**EXERCISE REQUIREMENTS**
Look below for the line that has "camera: 20 degrees right, 0 degrees up". Set down the lines from there through the line that has "(751, 287) = (773, 379): turquoise", exactly as written.

**PROVIDED DATA**
--- START ---

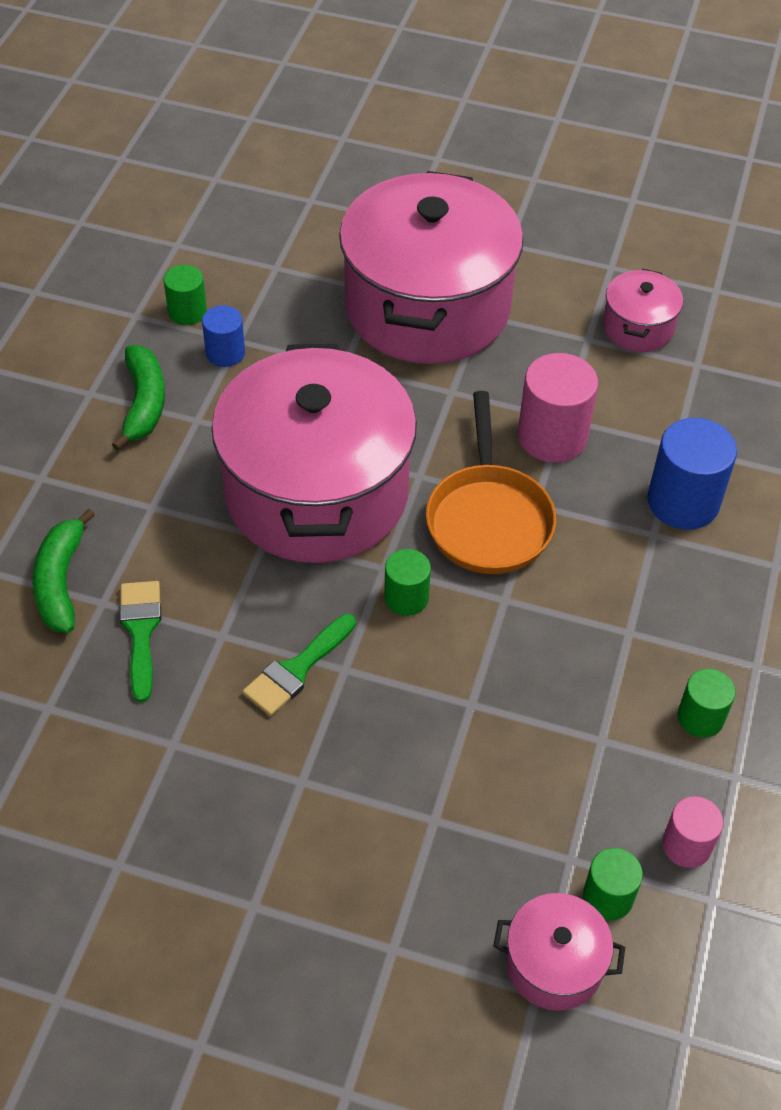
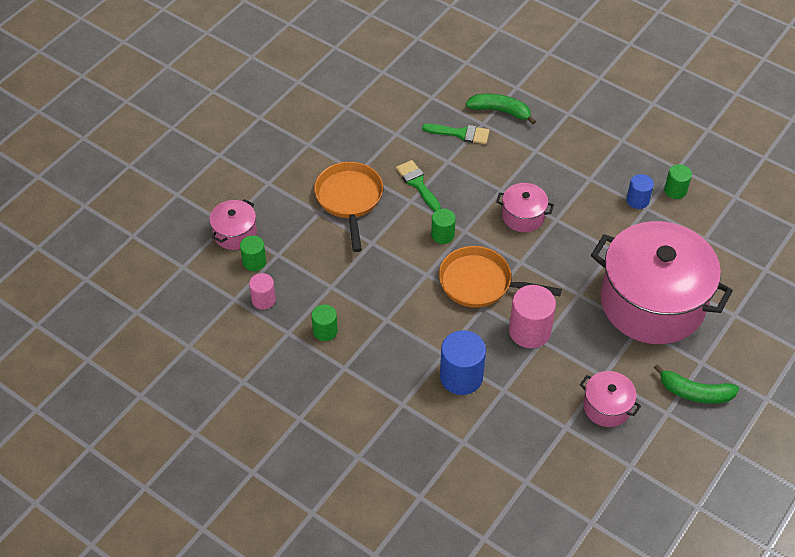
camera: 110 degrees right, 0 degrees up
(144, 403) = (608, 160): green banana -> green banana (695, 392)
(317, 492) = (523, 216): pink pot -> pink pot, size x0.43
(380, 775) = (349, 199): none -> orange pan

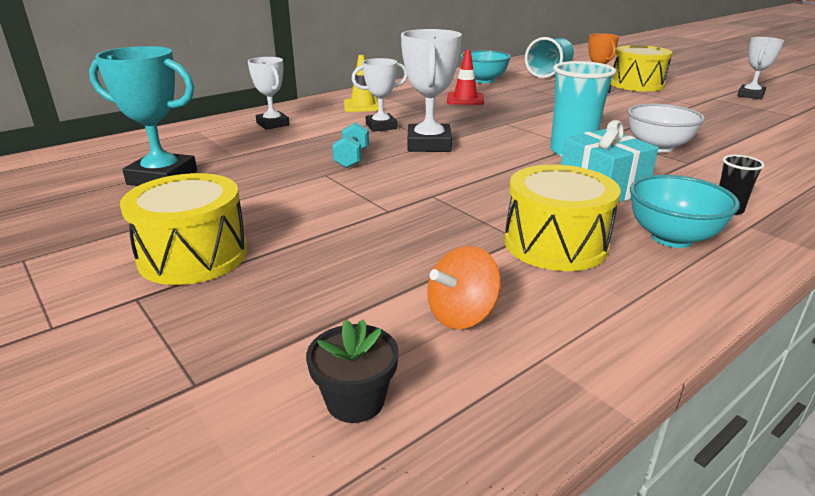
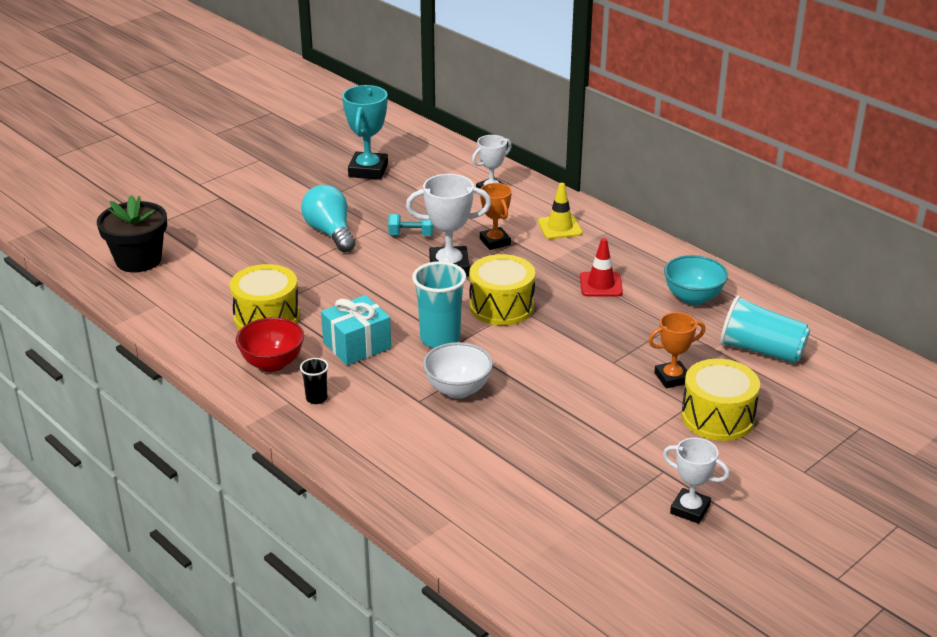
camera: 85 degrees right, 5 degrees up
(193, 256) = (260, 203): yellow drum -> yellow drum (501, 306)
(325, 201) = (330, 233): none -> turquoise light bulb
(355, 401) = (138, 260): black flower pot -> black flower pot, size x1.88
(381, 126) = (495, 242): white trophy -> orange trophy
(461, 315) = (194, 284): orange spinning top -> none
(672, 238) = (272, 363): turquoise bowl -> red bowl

--- END ---
--- START ---

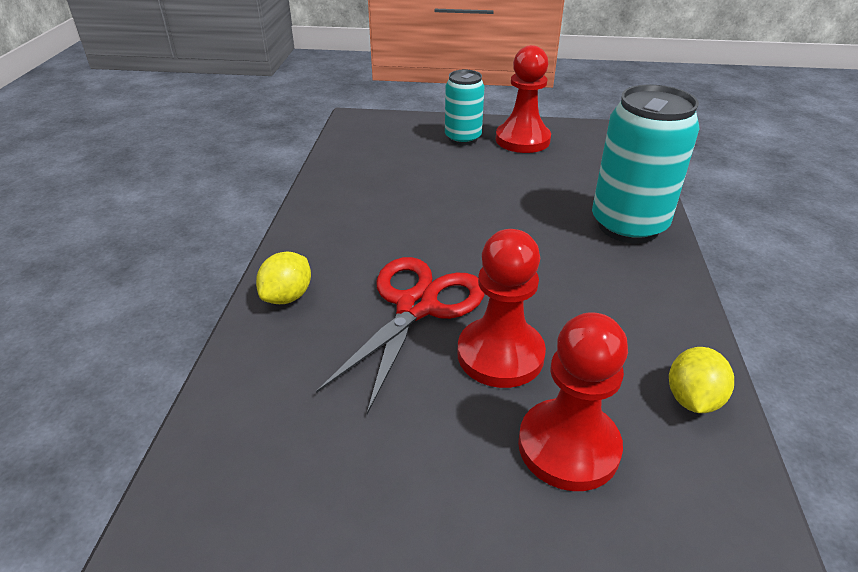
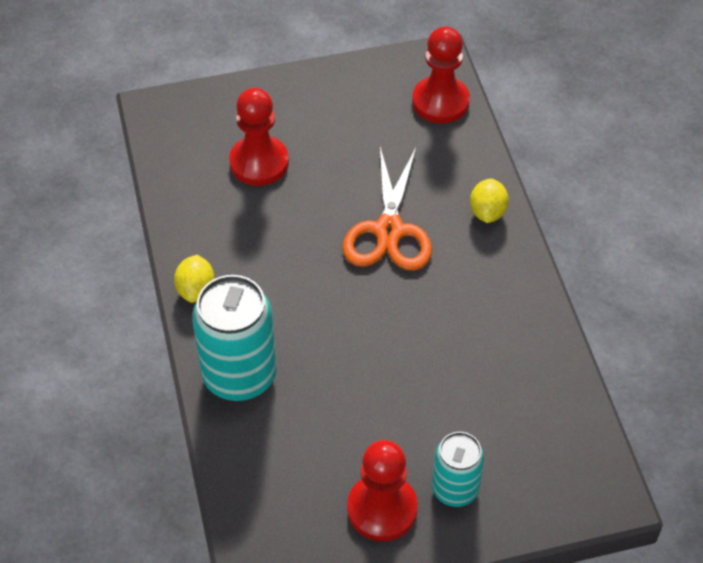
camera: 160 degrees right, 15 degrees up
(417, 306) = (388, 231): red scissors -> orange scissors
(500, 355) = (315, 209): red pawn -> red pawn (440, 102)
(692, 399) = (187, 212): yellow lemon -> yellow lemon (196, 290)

--- END ---
--- START ---

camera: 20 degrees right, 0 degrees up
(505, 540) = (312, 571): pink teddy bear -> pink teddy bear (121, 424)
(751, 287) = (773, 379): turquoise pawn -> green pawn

--- END ---

**THE ANSWER**
camera: 20 degrees right, 0 degrees up
(505, 540) = (312, 571): pink teddy bear -> pink teddy bear (121, 424)
(751, 287) = (773, 379): turquoise pawn -> green pawn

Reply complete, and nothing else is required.